## TASK DESCRIPTION:
For the entries that follow, restate word for word the line containing "J2 pin 2: GND -> W10", the line containing "D6: LED orange", and every line that lies between them.

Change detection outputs
'''

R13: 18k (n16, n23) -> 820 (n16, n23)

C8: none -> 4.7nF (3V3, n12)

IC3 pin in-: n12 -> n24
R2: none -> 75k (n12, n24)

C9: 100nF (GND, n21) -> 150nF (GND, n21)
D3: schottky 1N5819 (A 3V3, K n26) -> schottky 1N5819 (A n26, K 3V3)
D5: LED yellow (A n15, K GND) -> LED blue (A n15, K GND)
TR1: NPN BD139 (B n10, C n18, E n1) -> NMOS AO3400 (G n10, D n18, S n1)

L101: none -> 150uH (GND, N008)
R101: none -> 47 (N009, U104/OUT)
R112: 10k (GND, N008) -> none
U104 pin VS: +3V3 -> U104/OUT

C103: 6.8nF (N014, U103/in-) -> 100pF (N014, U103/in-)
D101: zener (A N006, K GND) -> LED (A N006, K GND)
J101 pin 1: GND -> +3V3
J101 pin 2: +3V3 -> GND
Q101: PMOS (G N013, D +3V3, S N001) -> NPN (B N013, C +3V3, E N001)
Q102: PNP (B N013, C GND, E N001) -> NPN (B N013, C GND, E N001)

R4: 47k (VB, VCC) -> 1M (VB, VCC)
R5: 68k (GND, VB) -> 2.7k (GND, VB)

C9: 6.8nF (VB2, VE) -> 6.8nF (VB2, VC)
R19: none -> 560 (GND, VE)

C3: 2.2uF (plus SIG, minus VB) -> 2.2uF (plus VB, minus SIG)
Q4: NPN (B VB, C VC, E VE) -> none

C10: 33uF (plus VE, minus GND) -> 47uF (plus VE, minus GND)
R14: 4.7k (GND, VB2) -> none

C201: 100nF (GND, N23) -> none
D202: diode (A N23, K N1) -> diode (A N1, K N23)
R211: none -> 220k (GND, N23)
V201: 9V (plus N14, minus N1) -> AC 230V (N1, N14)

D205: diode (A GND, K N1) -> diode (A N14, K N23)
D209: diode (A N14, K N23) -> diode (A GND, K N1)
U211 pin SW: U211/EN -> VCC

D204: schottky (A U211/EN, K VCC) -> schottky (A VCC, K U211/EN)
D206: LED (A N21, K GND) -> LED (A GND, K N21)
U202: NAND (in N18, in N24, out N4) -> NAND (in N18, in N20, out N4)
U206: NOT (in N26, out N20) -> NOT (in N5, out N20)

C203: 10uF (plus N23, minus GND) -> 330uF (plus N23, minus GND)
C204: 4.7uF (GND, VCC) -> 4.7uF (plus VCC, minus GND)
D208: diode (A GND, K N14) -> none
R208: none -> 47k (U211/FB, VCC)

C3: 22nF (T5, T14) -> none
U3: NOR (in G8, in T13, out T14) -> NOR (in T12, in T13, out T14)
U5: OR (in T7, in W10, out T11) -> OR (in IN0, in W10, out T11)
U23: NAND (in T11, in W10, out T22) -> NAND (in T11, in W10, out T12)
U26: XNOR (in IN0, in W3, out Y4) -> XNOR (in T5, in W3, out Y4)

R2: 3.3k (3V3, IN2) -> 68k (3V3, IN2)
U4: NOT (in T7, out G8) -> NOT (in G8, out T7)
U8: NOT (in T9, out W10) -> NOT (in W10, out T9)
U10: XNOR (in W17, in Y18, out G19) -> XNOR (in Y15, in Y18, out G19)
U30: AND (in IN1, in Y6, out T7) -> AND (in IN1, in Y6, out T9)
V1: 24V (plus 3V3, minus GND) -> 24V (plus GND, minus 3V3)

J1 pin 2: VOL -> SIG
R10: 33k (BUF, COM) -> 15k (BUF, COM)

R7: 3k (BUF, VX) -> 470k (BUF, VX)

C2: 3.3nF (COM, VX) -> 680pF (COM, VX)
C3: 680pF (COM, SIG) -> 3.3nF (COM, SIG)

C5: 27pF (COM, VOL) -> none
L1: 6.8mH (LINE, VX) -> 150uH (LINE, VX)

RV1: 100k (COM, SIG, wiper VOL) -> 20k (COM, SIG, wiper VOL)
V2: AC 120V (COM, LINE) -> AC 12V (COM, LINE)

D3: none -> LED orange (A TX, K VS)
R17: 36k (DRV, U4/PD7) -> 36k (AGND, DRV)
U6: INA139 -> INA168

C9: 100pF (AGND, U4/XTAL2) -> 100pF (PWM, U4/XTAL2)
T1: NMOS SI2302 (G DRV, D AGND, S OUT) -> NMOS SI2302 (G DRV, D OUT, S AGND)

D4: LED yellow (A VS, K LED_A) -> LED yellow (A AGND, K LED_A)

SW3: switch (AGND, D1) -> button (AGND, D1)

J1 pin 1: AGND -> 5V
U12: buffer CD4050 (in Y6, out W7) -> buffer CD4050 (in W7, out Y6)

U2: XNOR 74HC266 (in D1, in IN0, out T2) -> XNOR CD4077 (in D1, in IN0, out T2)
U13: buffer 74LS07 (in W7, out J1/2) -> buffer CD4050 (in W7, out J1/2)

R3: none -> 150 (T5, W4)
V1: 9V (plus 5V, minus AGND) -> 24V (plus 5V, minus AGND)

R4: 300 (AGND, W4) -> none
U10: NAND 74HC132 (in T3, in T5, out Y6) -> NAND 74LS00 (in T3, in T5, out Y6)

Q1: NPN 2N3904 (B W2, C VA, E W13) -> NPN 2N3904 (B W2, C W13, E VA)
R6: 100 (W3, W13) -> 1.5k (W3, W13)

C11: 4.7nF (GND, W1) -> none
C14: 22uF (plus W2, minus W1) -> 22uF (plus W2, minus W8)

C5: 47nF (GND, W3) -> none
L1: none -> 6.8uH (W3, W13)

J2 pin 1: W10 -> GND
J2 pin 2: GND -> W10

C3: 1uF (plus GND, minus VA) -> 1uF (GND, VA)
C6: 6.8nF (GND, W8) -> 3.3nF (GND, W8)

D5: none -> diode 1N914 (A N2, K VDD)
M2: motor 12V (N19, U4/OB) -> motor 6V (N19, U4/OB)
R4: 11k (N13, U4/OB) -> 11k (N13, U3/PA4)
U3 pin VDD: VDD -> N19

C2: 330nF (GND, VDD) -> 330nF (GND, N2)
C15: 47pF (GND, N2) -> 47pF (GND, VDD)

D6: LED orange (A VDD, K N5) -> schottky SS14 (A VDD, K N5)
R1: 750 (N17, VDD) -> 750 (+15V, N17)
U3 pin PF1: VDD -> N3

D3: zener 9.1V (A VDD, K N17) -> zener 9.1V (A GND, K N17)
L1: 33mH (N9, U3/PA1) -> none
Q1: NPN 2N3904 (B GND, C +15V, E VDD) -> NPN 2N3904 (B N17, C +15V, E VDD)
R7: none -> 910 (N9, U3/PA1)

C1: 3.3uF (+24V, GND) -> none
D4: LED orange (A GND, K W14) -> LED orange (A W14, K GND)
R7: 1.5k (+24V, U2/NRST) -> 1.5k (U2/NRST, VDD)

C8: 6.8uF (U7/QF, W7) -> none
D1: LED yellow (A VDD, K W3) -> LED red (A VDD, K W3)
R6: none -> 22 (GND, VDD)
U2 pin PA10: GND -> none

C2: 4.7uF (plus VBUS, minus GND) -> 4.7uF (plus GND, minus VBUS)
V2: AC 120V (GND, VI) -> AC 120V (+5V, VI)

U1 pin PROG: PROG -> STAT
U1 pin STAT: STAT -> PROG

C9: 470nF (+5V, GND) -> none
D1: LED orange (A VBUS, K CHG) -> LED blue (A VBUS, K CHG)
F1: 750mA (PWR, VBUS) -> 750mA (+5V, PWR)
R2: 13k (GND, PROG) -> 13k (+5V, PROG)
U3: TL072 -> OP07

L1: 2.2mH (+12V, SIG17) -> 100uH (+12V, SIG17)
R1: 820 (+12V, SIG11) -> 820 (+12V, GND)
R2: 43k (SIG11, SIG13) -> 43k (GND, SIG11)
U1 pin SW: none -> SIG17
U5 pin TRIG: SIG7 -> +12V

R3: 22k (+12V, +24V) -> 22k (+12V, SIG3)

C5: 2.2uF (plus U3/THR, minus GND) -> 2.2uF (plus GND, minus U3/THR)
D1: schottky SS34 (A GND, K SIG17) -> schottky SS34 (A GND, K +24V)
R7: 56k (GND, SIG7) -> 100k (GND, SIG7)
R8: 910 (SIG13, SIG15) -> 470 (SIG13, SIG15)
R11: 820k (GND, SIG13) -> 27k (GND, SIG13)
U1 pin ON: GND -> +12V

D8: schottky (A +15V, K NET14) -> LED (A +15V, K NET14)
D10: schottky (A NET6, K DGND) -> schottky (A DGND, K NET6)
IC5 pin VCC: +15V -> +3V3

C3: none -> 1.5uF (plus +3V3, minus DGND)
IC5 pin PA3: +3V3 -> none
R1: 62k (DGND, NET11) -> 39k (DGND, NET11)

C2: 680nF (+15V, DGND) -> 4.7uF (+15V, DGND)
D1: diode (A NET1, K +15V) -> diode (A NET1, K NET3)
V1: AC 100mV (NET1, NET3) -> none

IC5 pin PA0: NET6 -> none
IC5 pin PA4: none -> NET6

'''

## COMPLETED TASK:
J2 pin 2: GND -> W10

C3: 1uF (plus GND, minus VA) -> 1uF (GND, VA)
C6: 6.8nF (GND, W8) -> 3.3nF (GND, W8)

D5: none -> diode 1N914 (A N2, K VDD)
M2: motor 12V (N19, U4/OB) -> motor 6V (N19, U4/OB)
R4: 11k (N13, U4/OB) -> 11k (N13, U3/PA4)
U3 pin VDD: VDD -> N19

C2: 330nF (GND, VDD) -> 330nF (GND, N2)
C15: 47pF (GND, N2) -> 47pF (GND, VDD)

D6: LED orange (A VDD, K N5) -> schottky SS14 (A VDD, K N5)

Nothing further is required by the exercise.